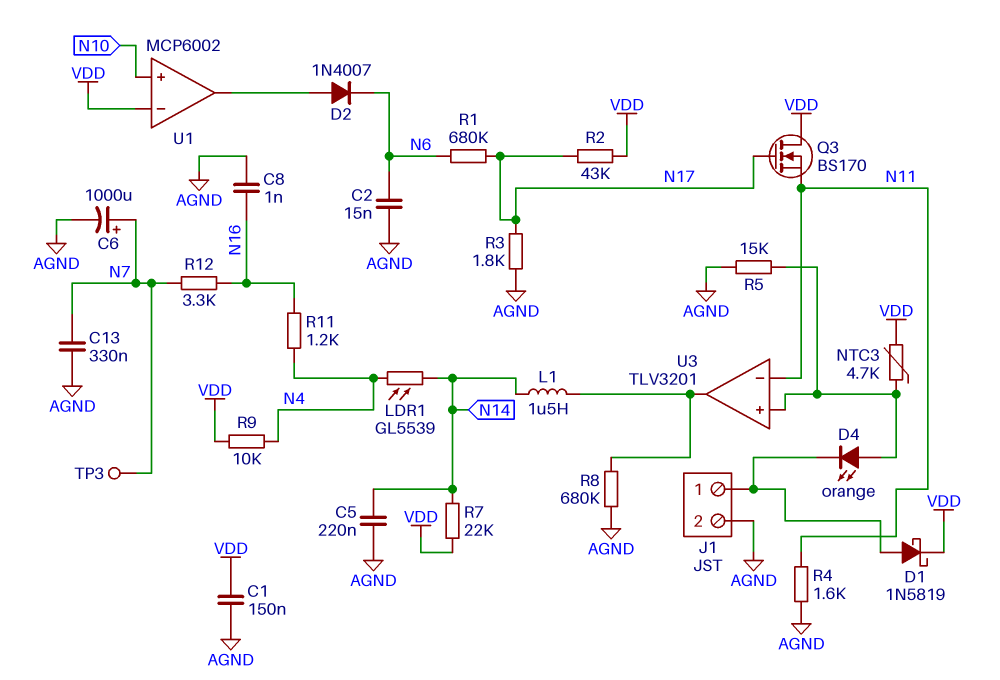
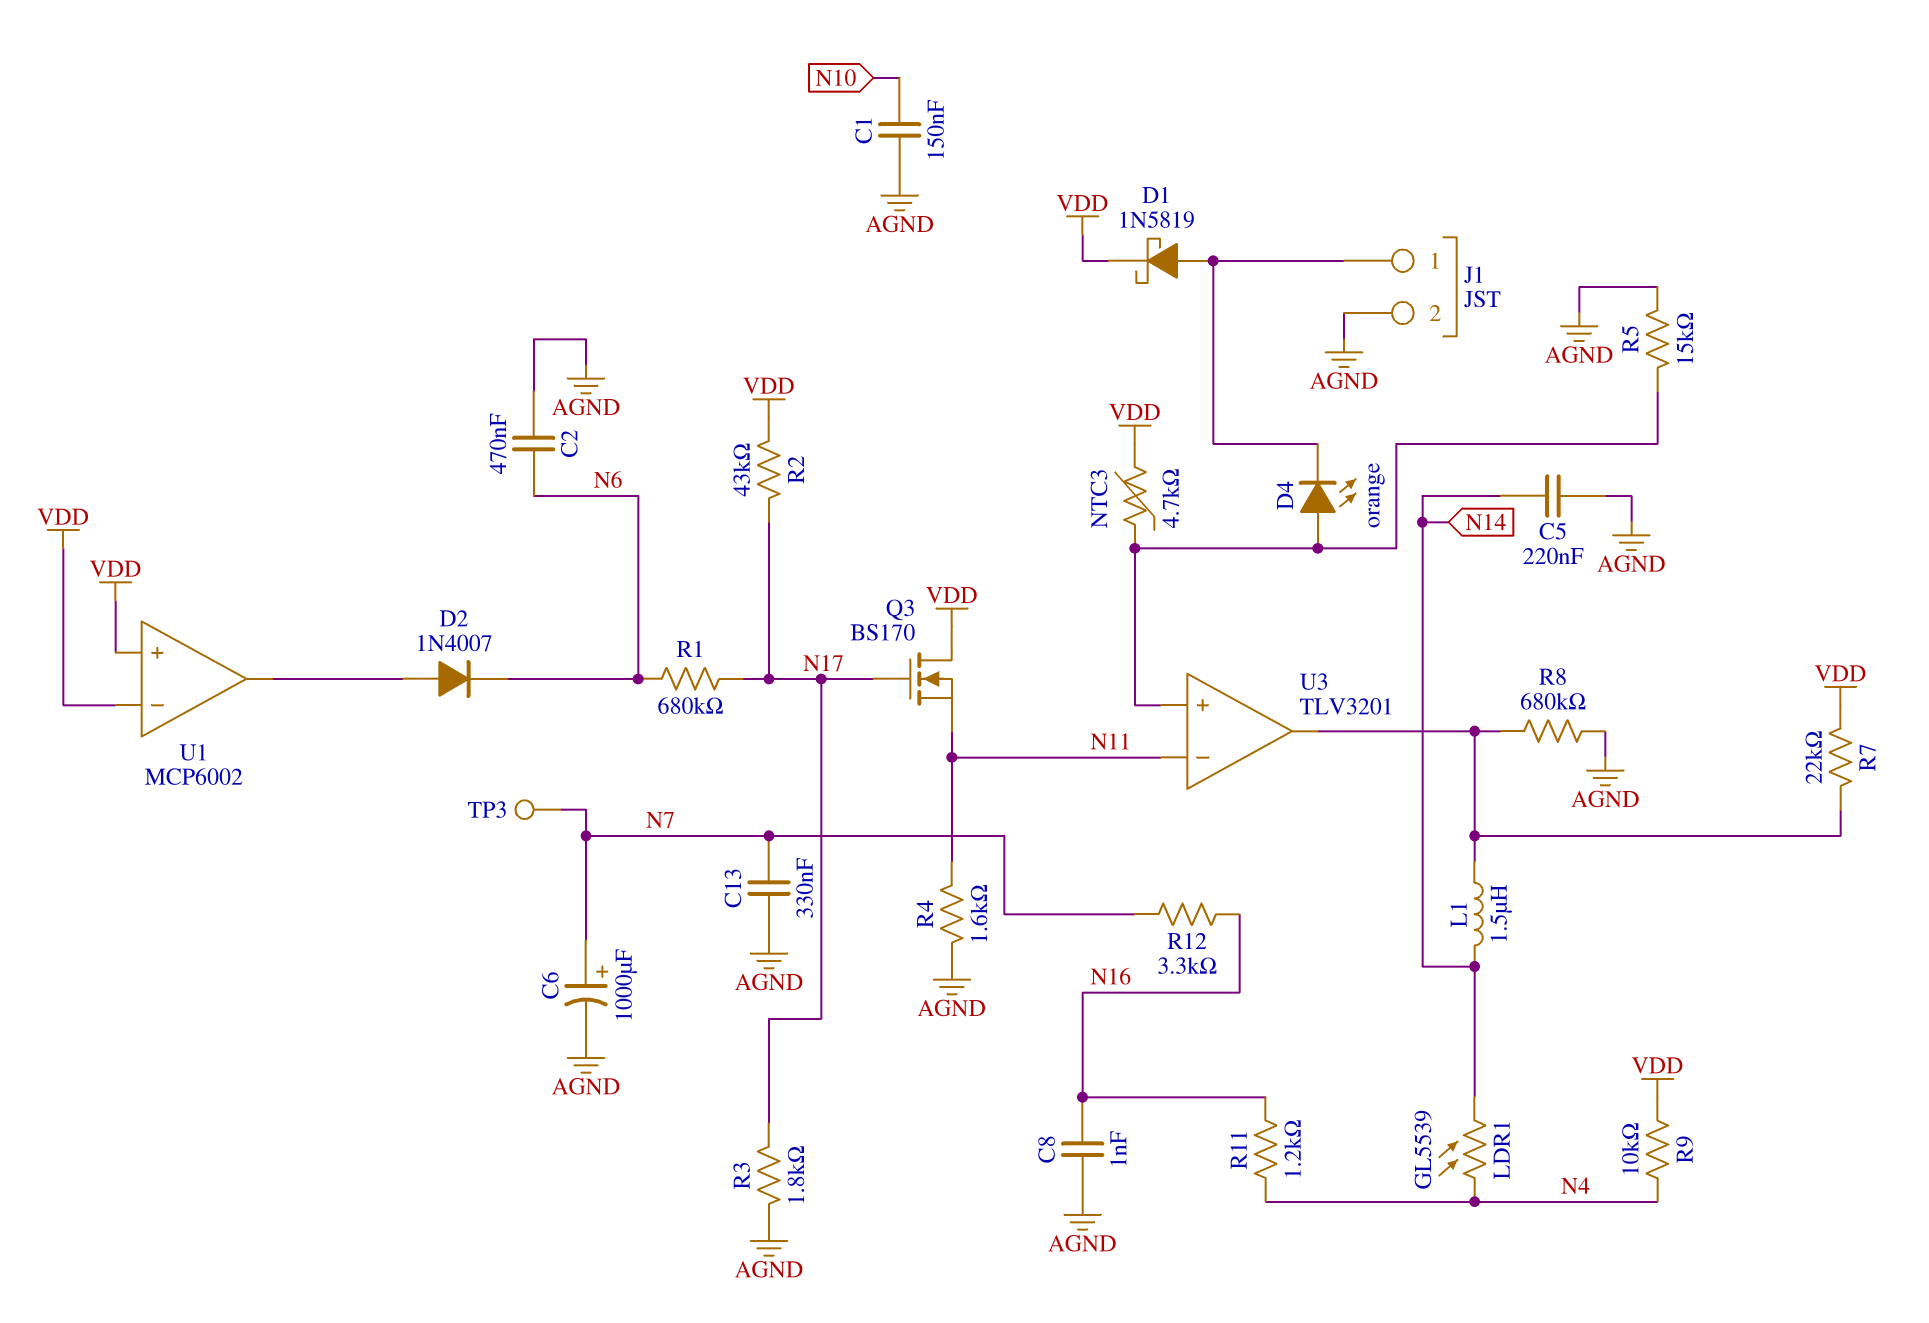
C1: 150nF (AGND, VDD) -> 150nF (AGND, N10)
C2: 15nF (AGND, N6) -> 470nF (AGND, N6)
R7: 22k (N14, VDD) -> 22k (U3/out, VDD)
U1 pin in+: N10 -> VDD

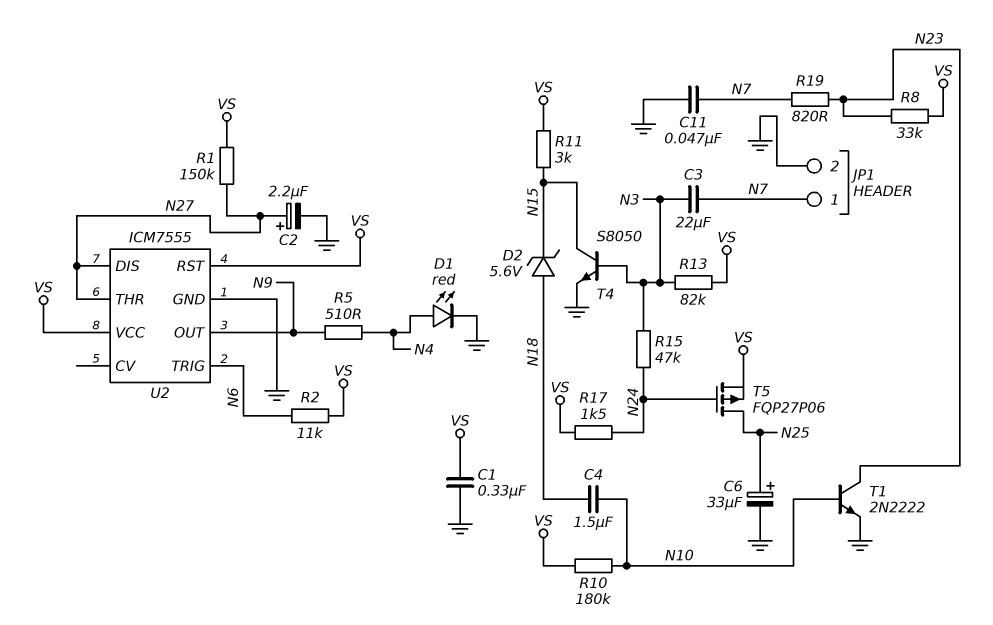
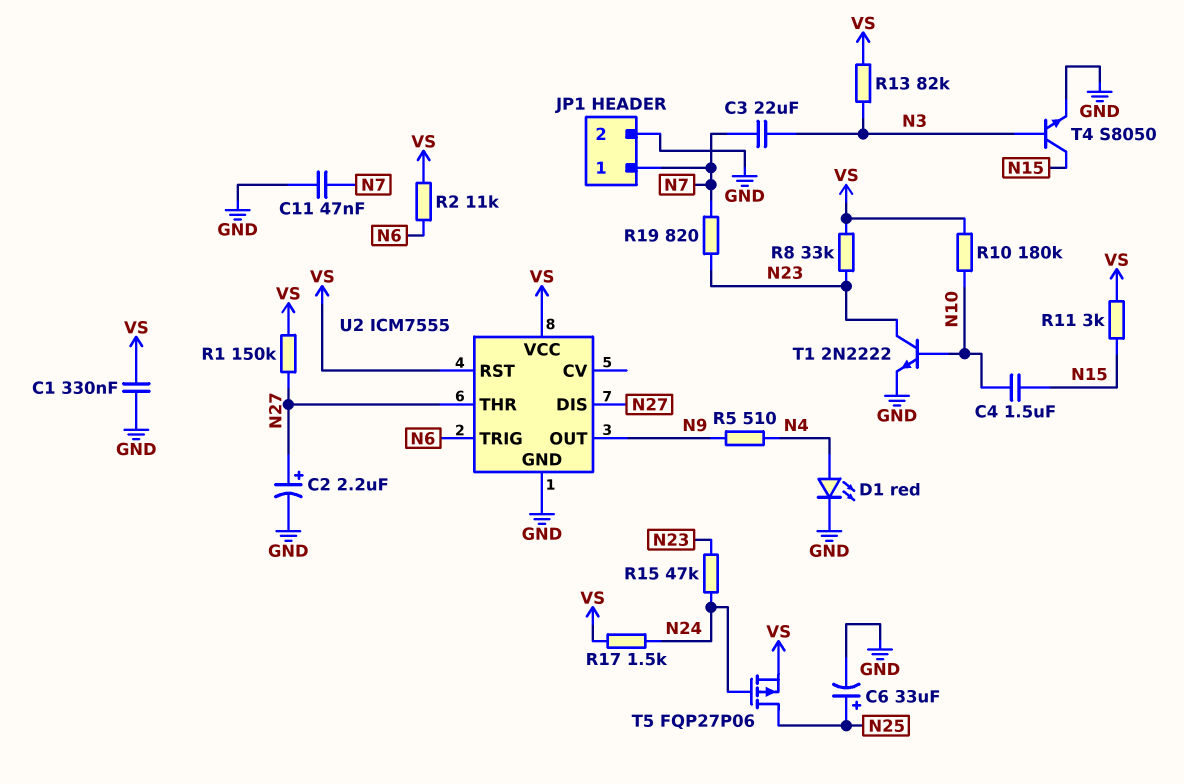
C4: 1.5uF (N10, N18) -> 1.5uF (N10, N15)
D2: zener 5.6V (A N18, K N15) -> none
R15: 47k (N3, N24) -> 47k (N23, N24)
+--
■ **WHAT IS REQUIRED**: Search the data for the string "AGND" and copy every line where it appears.

■ **TASK ANSWER**:
C1: 150nF (AGND, VDD) -> 150nF (AGND, N10)
C2: 15nF (AGND, N6) -> 470nF (AGND, N6)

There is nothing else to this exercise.